** START Listed records **

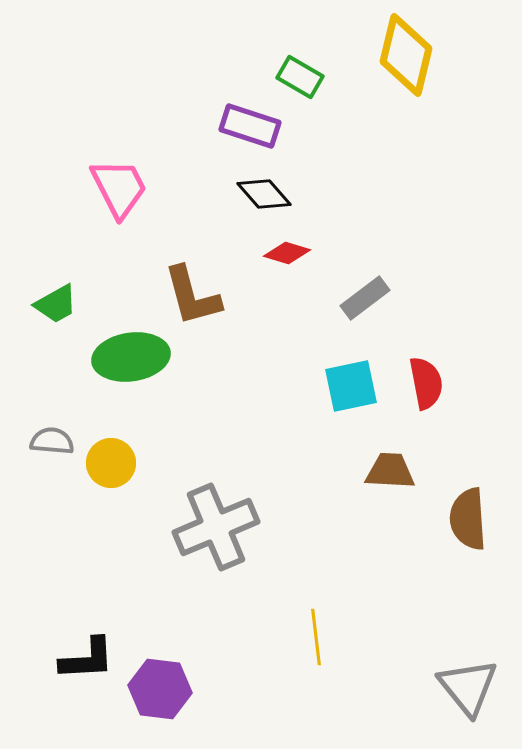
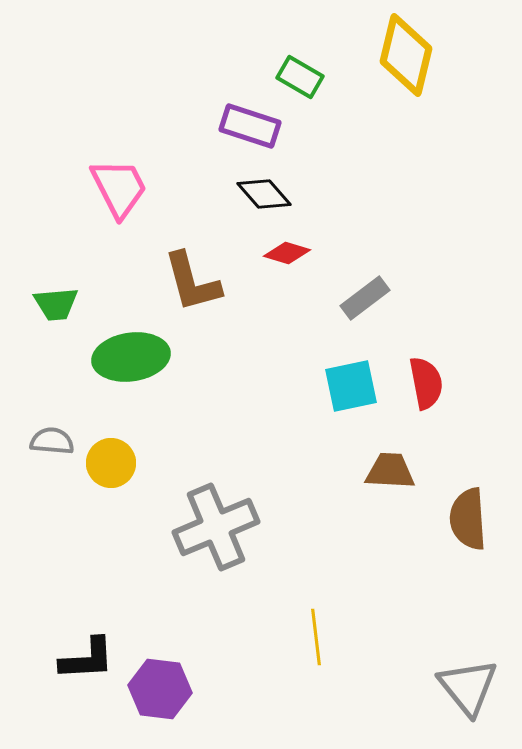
brown L-shape: moved 14 px up
green trapezoid: rotated 24 degrees clockwise
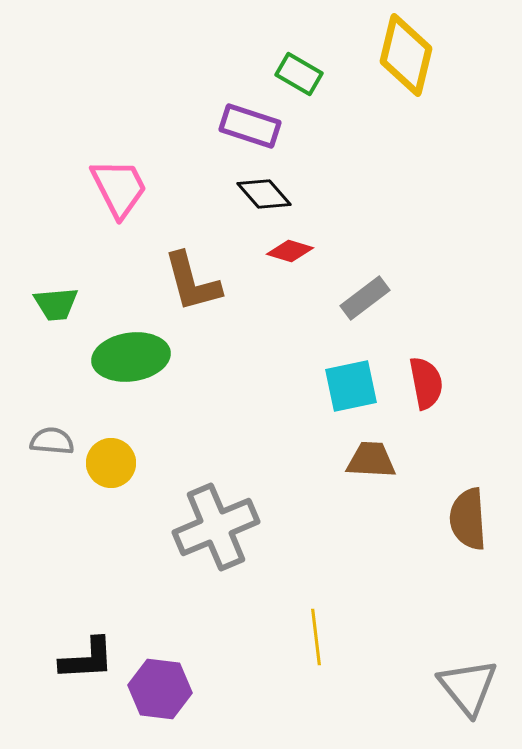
green rectangle: moved 1 px left, 3 px up
red diamond: moved 3 px right, 2 px up
brown trapezoid: moved 19 px left, 11 px up
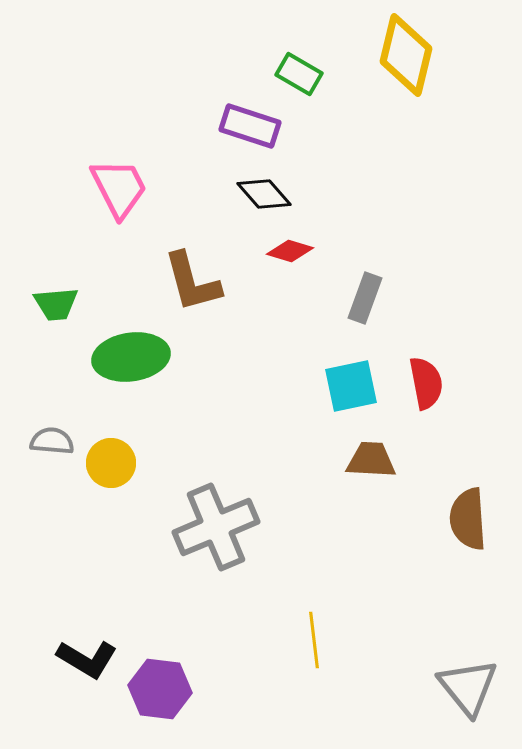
gray rectangle: rotated 33 degrees counterclockwise
yellow line: moved 2 px left, 3 px down
black L-shape: rotated 34 degrees clockwise
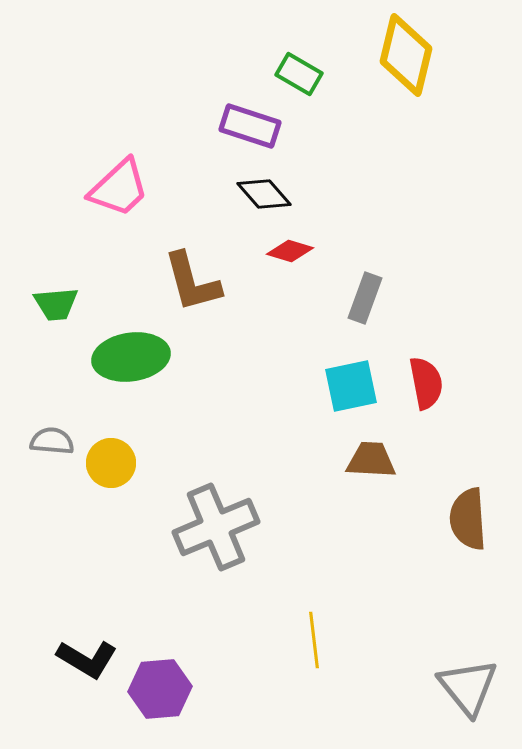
pink trapezoid: rotated 74 degrees clockwise
purple hexagon: rotated 12 degrees counterclockwise
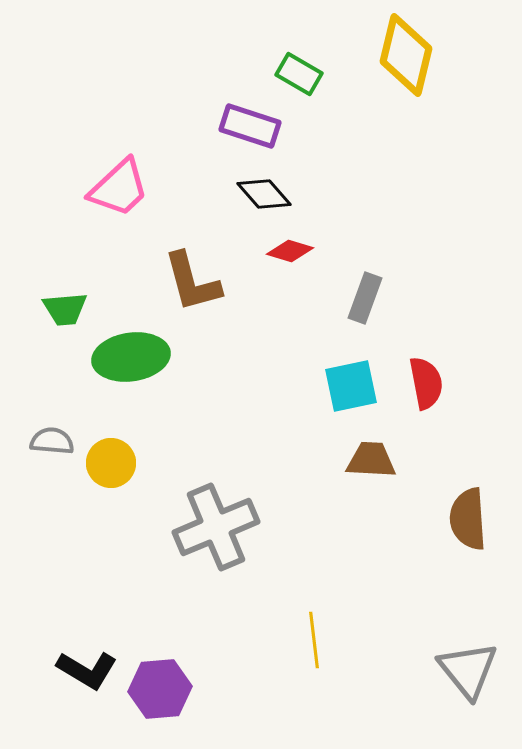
green trapezoid: moved 9 px right, 5 px down
black L-shape: moved 11 px down
gray triangle: moved 17 px up
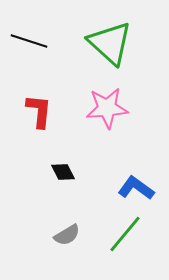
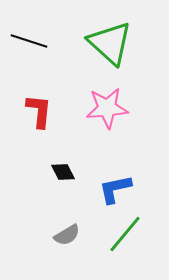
blue L-shape: moved 21 px left, 1 px down; rotated 48 degrees counterclockwise
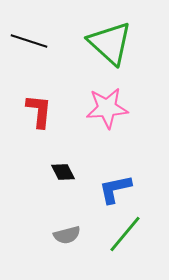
gray semicircle: rotated 16 degrees clockwise
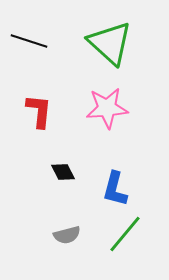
blue L-shape: rotated 63 degrees counterclockwise
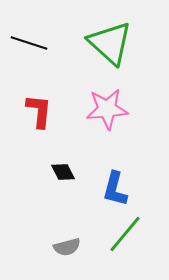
black line: moved 2 px down
pink star: moved 1 px down
gray semicircle: moved 12 px down
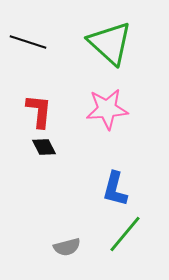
black line: moved 1 px left, 1 px up
black diamond: moved 19 px left, 25 px up
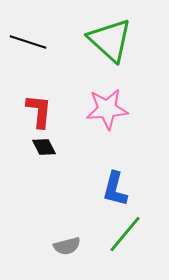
green triangle: moved 3 px up
gray semicircle: moved 1 px up
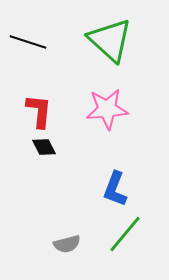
blue L-shape: rotated 6 degrees clockwise
gray semicircle: moved 2 px up
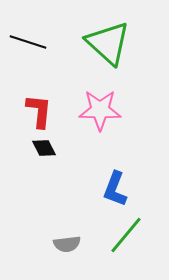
green triangle: moved 2 px left, 3 px down
pink star: moved 7 px left, 1 px down; rotated 6 degrees clockwise
black diamond: moved 1 px down
green line: moved 1 px right, 1 px down
gray semicircle: rotated 8 degrees clockwise
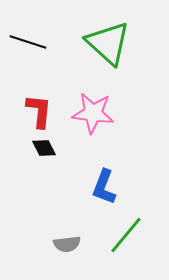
pink star: moved 7 px left, 3 px down; rotated 6 degrees clockwise
blue L-shape: moved 11 px left, 2 px up
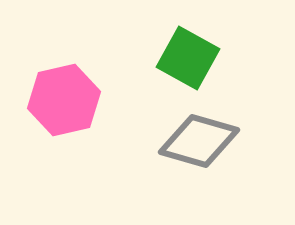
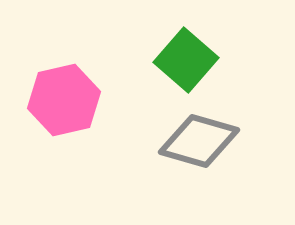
green square: moved 2 px left, 2 px down; rotated 12 degrees clockwise
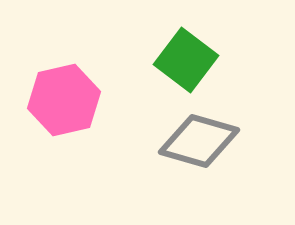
green square: rotated 4 degrees counterclockwise
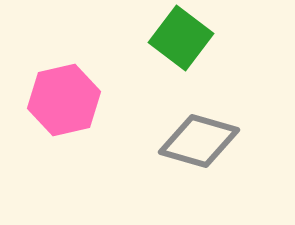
green square: moved 5 px left, 22 px up
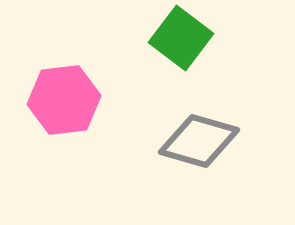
pink hexagon: rotated 6 degrees clockwise
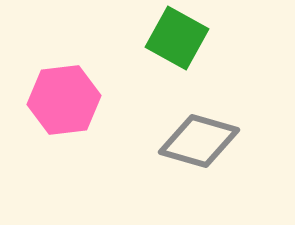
green square: moved 4 px left; rotated 8 degrees counterclockwise
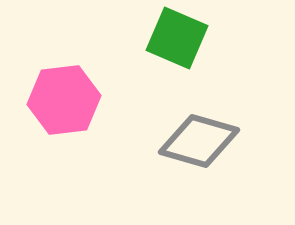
green square: rotated 6 degrees counterclockwise
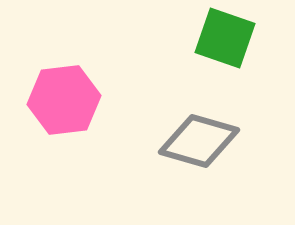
green square: moved 48 px right; rotated 4 degrees counterclockwise
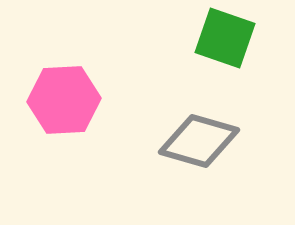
pink hexagon: rotated 4 degrees clockwise
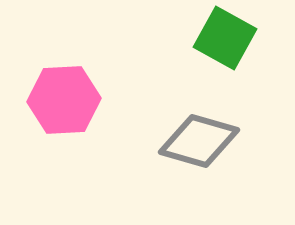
green square: rotated 10 degrees clockwise
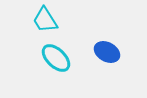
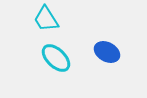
cyan trapezoid: moved 1 px right, 1 px up
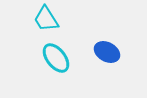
cyan ellipse: rotated 8 degrees clockwise
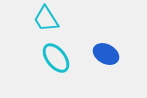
blue ellipse: moved 1 px left, 2 px down
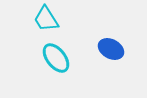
blue ellipse: moved 5 px right, 5 px up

** END Listed records **

Work required: Please pull out every line of the listing that contains the word "blue", and copy each one in full.

Solution for this problem:
blue L-shape: moved 21 px left, 1 px down; rotated 48 degrees counterclockwise
blue L-shape: rotated 63 degrees counterclockwise
blue L-shape: rotated 6 degrees clockwise
blue L-shape: moved 11 px left, 2 px up
blue ellipse: moved 1 px left, 2 px down
blue ellipse: moved 5 px right, 5 px up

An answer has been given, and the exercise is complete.